Set down all of the entries below word for word, with the pictures left out.

━━━ DATA RECORDS

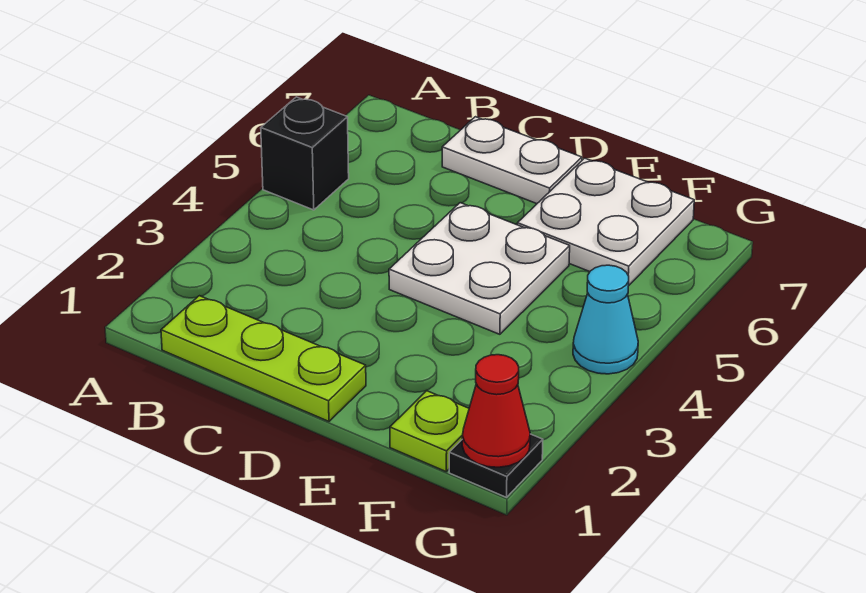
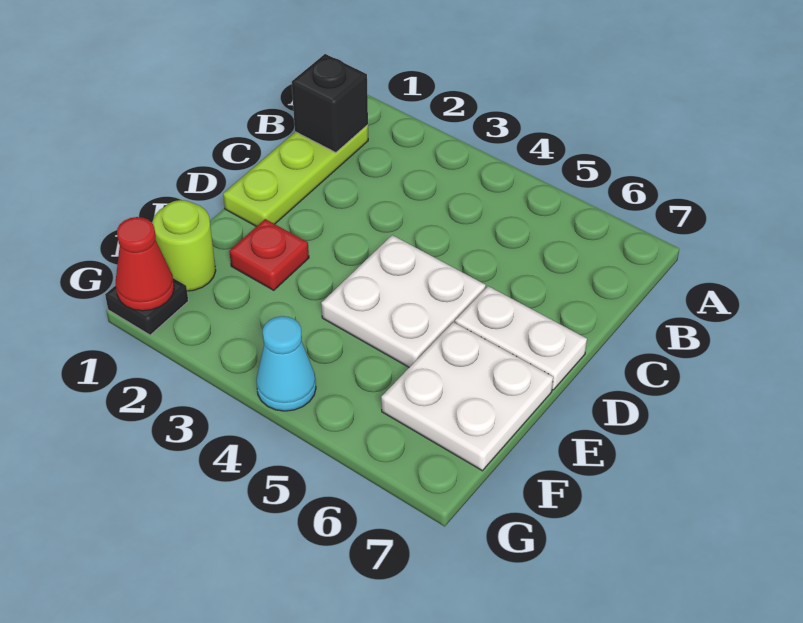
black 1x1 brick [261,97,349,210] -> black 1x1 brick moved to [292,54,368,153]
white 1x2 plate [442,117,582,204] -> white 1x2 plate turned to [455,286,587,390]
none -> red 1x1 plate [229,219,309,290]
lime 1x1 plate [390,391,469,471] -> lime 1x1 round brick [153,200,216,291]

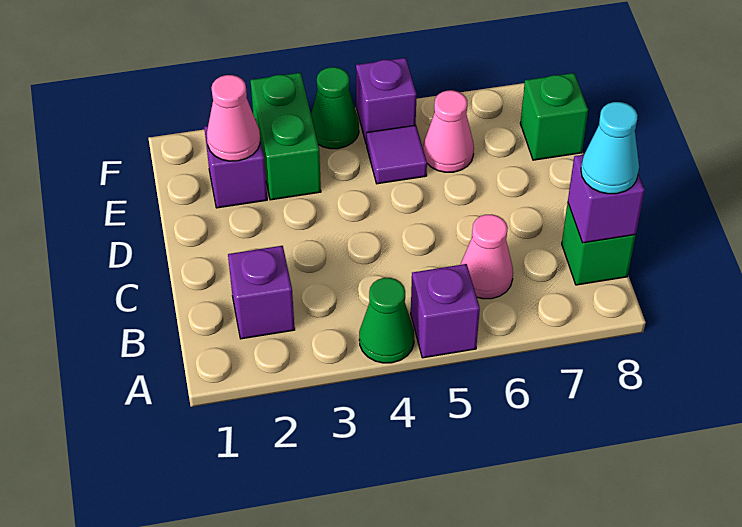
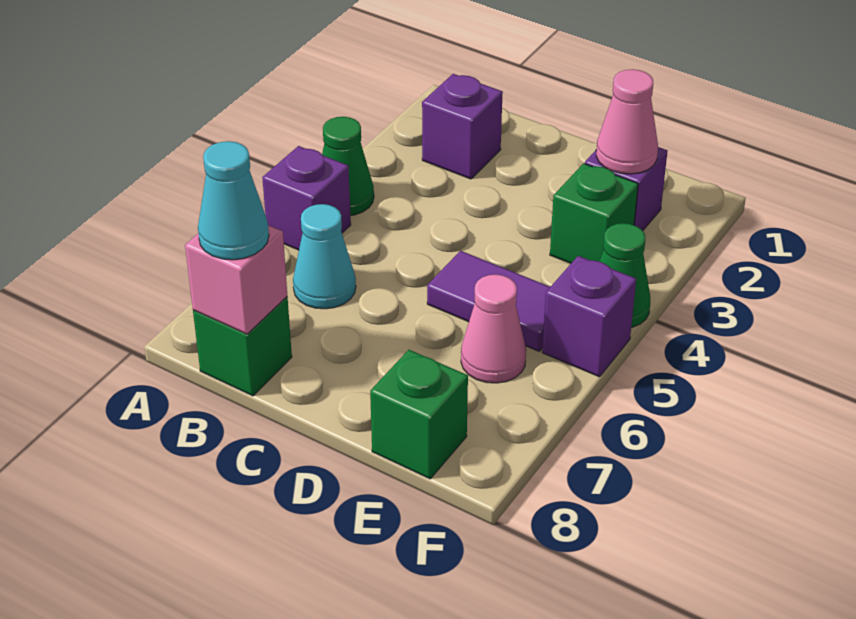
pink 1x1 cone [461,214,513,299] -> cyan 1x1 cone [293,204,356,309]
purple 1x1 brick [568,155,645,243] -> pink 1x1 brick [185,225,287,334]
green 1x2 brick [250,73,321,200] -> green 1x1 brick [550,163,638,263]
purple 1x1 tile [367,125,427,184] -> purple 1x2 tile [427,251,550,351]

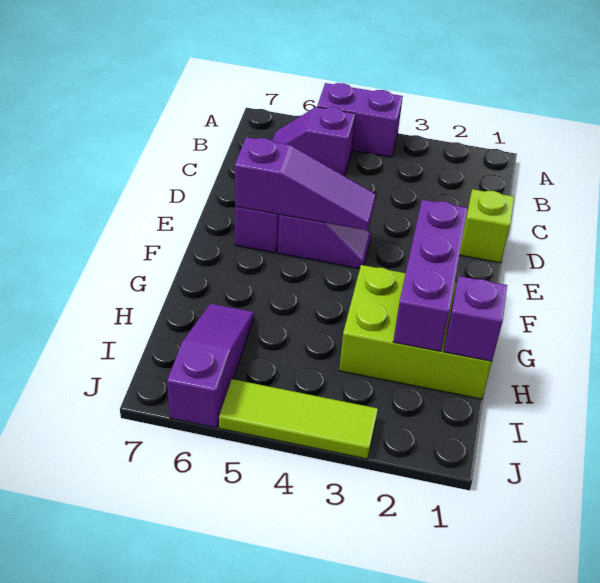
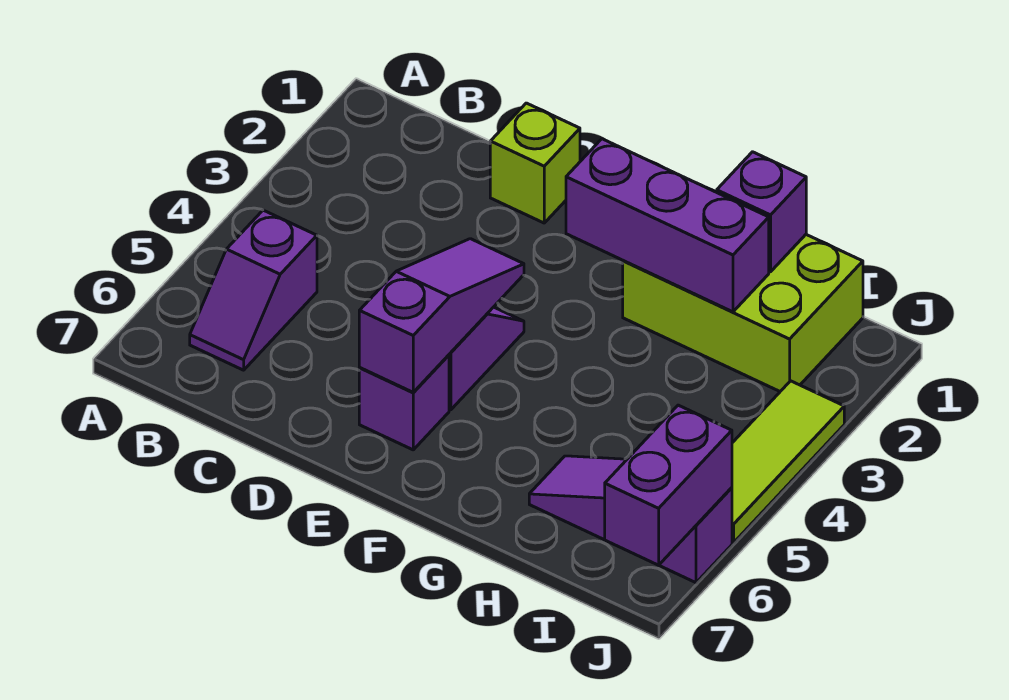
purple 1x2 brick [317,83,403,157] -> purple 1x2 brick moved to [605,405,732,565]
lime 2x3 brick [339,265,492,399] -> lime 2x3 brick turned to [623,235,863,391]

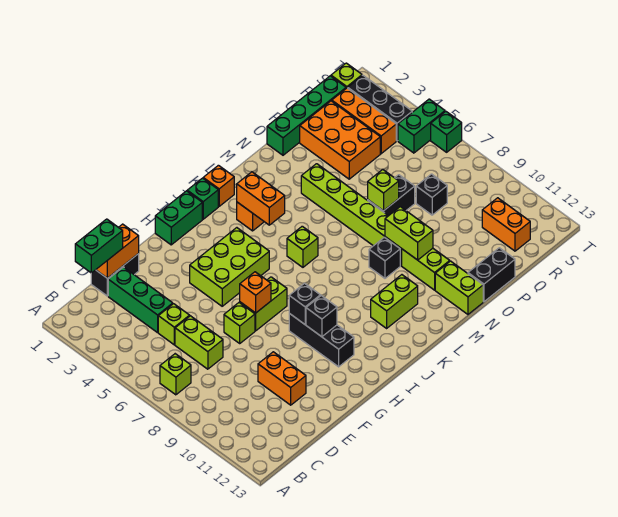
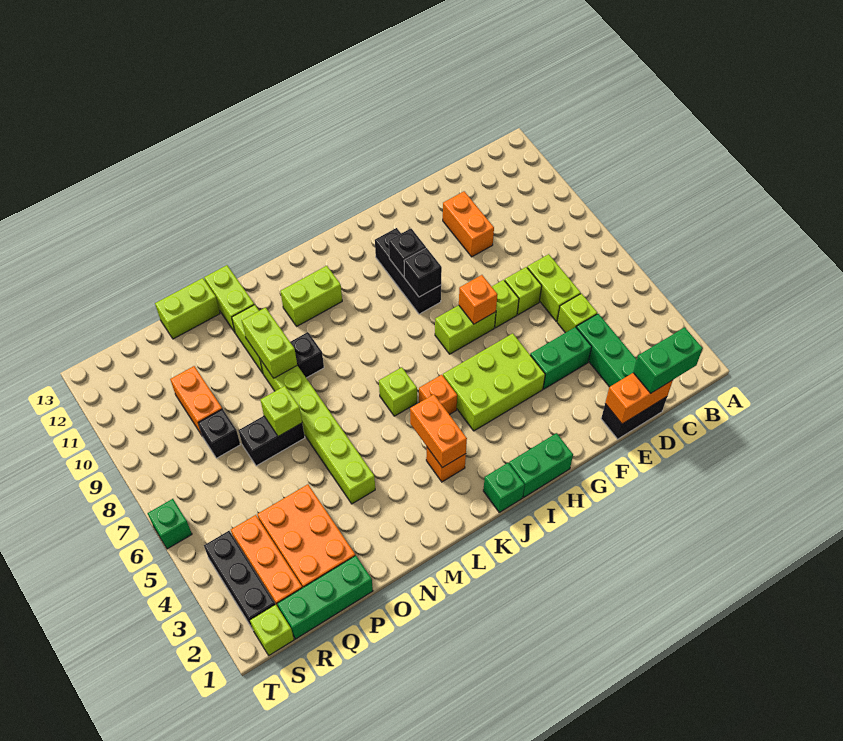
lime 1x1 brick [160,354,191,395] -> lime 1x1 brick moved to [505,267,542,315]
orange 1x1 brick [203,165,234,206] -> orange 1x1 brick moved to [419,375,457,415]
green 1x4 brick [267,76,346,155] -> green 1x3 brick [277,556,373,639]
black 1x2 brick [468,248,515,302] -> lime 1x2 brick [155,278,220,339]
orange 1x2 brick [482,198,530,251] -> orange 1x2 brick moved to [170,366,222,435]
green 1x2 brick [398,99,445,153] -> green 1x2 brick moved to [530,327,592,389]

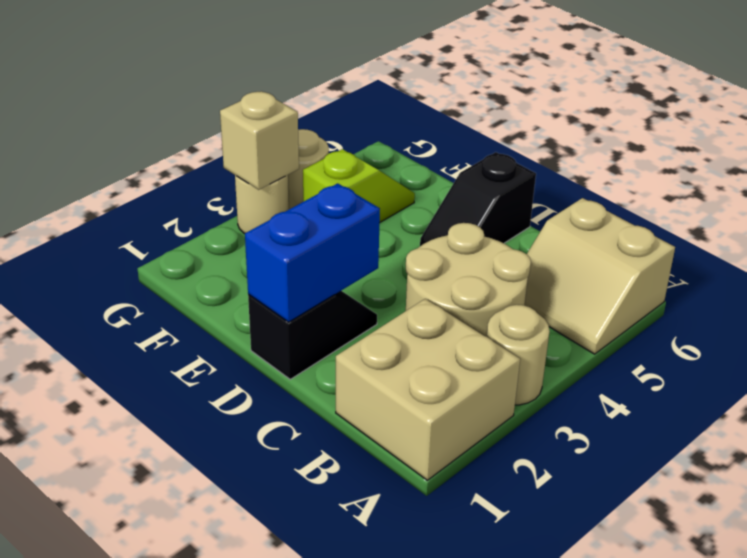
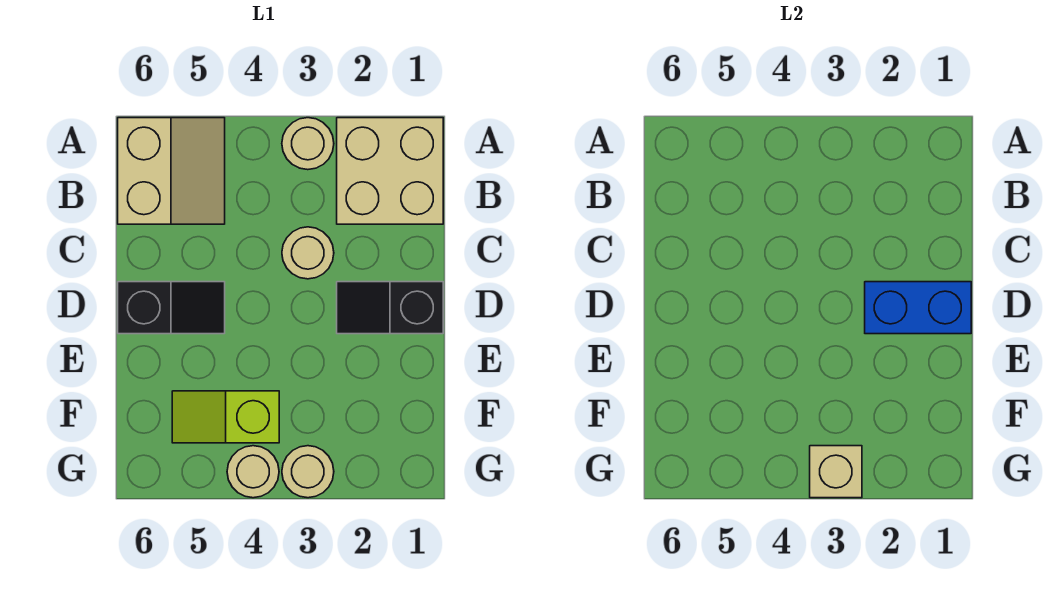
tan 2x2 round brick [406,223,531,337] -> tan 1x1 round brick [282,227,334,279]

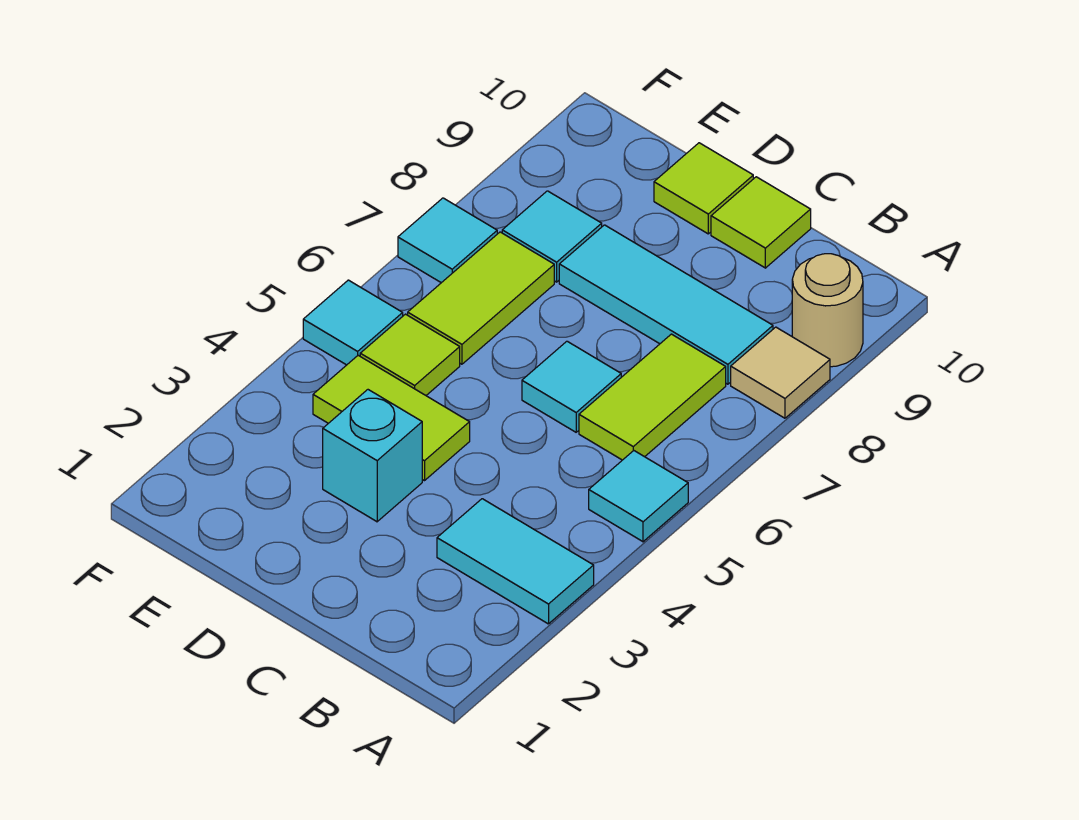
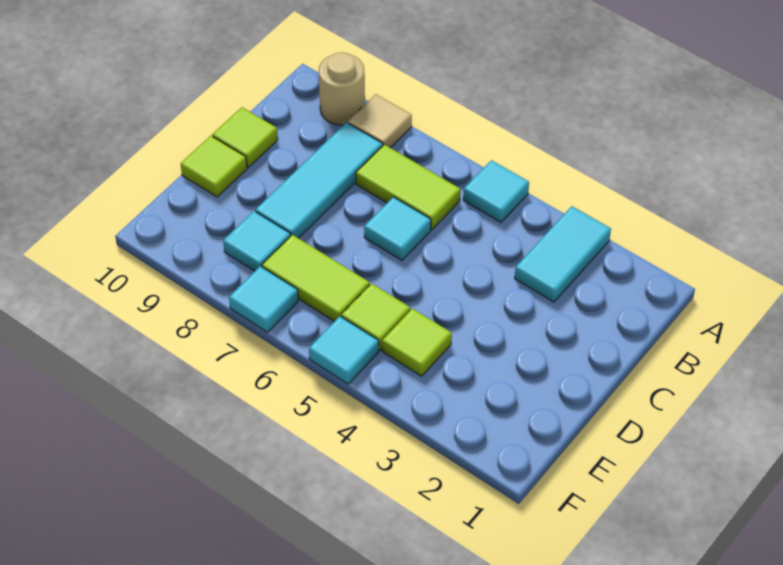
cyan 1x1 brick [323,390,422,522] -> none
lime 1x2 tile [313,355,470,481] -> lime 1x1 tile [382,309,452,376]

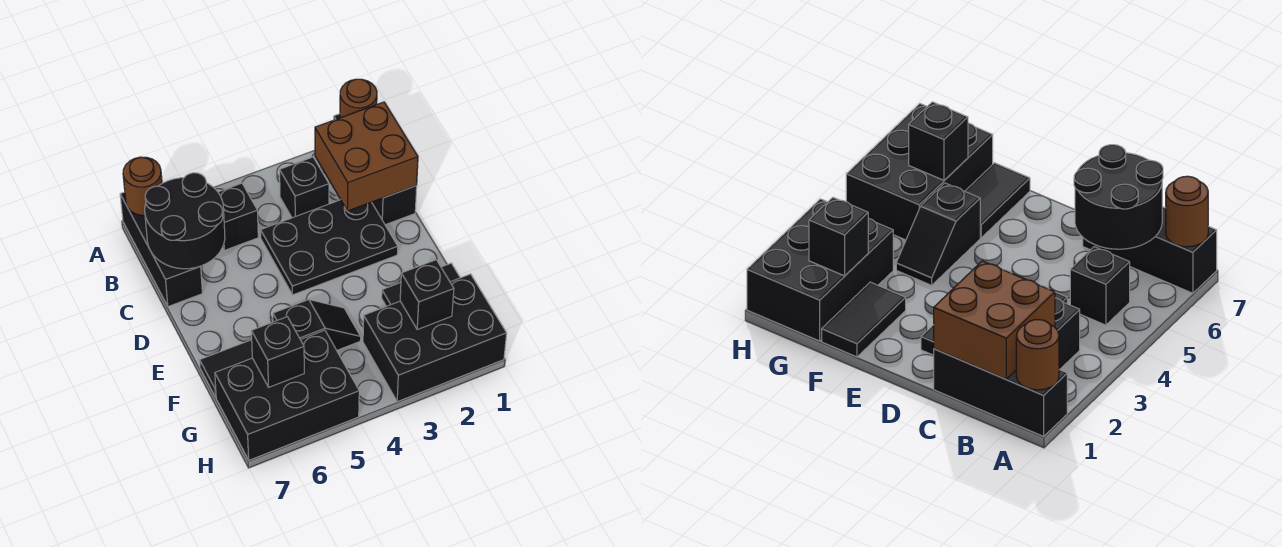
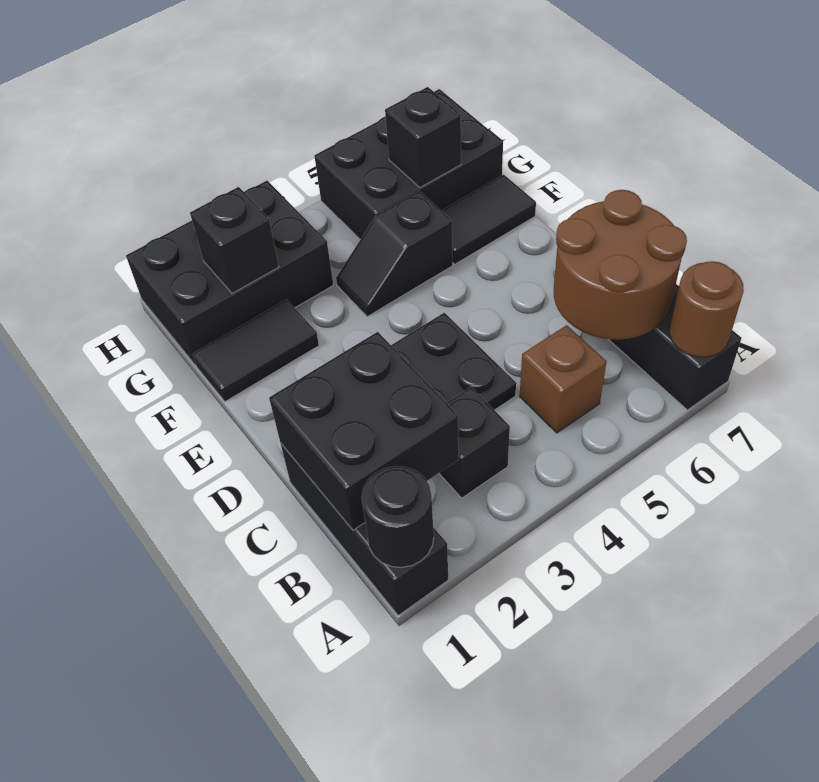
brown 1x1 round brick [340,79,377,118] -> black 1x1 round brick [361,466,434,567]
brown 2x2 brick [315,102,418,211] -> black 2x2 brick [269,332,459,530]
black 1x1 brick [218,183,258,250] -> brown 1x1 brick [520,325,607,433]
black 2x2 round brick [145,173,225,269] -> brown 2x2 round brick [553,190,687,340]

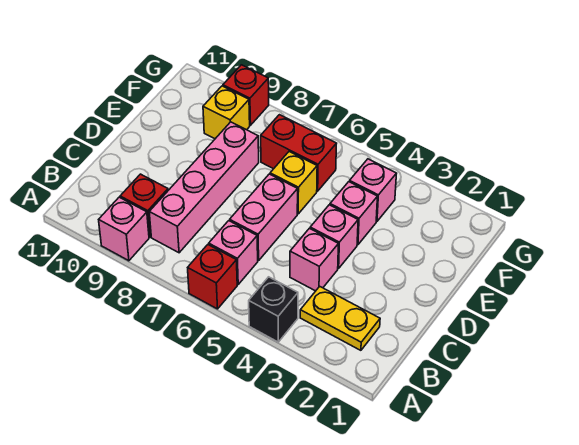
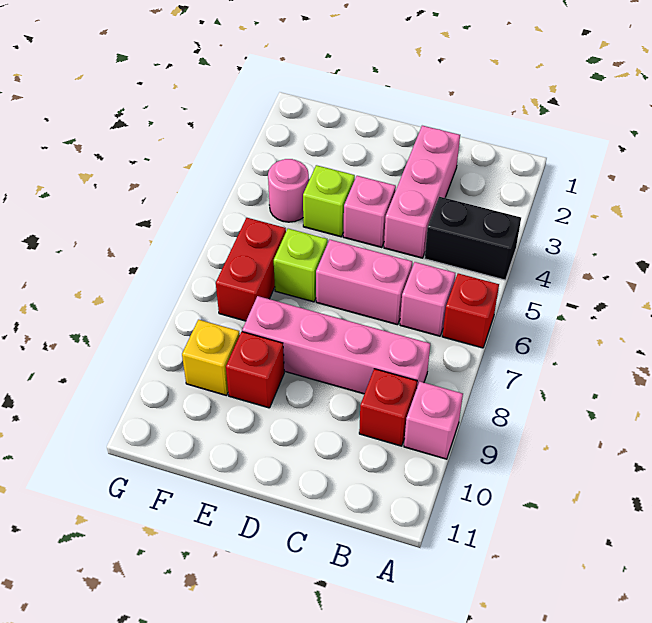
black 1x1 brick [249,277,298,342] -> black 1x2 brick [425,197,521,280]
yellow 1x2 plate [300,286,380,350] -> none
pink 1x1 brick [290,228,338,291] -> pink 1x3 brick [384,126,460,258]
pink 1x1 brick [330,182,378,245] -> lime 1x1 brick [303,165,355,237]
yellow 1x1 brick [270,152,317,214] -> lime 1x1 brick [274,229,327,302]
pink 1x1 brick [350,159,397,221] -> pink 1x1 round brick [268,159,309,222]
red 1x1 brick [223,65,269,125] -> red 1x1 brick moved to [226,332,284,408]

━━━━━━

ANSWER:
black 1x1 brick [261,97,349,210] -> black 1x1 brick moved to [292,54,368,153]
white 1x2 plate [442,117,582,204] -> white 1x2 plate turned to [455,286,587,390]
none -> red 1x1 plate [229,219,309,290]
lime 1x1 plate [390,391,469,471] -> lime 1x1 round brick [153,200,216,291]

pink 1x1 cone [461,214,513,299] -> cyan 1x1 cone [293,204,356,309]
purple 1x1 brick [568,155,645,243] -> pink 1x1 brick [185,225,287,334]
green 1x2 brick [250,73,321,200] -> green 1x1 brick [550,163,638,263]
purple 1x1 tile [367,125,427,184] -> purple 1x2 tile [427,251,550,351]

purple 1x2 brick [317,83,403,157] -> purple 1x2 brick moved to [605,405,732,565]
lime 2x3 brick [339,265,492,399] -> lime 2x3 brick turned to [623,235,863,391]

lime 1x1 brick [160,354,191,395] -> lime 1x1 brick moved to [505,267,542,315]
orange 1x1 brick [203,165,234,206] -> orange 1x1 brick moved to [419,375,457,415]
green 1x4 brick [267,76,346,155] -> green 1x3 brick [277,556,373,639]
black 1x2 brick [468,248,515,302] -> lime 1x2 brick [155,278,220,339]
orange 1x2 brick [482,198,530,251] -> orange 1x2 brick moved to [170,366,222,435]
green 1x2 brick [398,99,445,153] -> green 1x2 brick moved to [530,327,592,389]

tan 2x2 round brick [406,223,531,337] -> tan 1x1 round brick [282,227,334,279]

cyan 1x1 brick [323,390,422,522] -> none
lime 1x2 tile [313,355,470,481] -> lime 1x1 tile [382,309,452,376]

brown 1x1 round brick [340,79,377,118] -> black 1x1 round brick [361,466,434,567]
brown 2x2 brick [315,102,418,211] -> black 2x2 brick [269,332,459,530]
black 1x1 brick [218,183,258,250] -> brown 1x1 brick [520,325,607,433]
black 2x2 round brick [145,173,225,269] -> brown 2x2 round brick [553,190,687,340]

black 1x1 brick [249,277,298,342] -> black 1x2 brick [425,197,521,280]
yellow 1x2 plate [300,286,380,350] -> none
pink 1x1 brick [290,228,338,291] -> pink 1x3 brick [384,126,460,258]
pink 1x1 brick [330,182,378,245] -> lime 1x1 brick [303,165,355,237]
yellow 1x1 brick [270,152,317,214] -> lime 1x1 brick [274,229,327,302]
pink 1x1 brick [350,159,397,221] -> pink 1x1 round brick [268,159,309,222]
red 1x1 brick [223,65,269,125] -> red 1x1 brick moved to [226,332,284,408]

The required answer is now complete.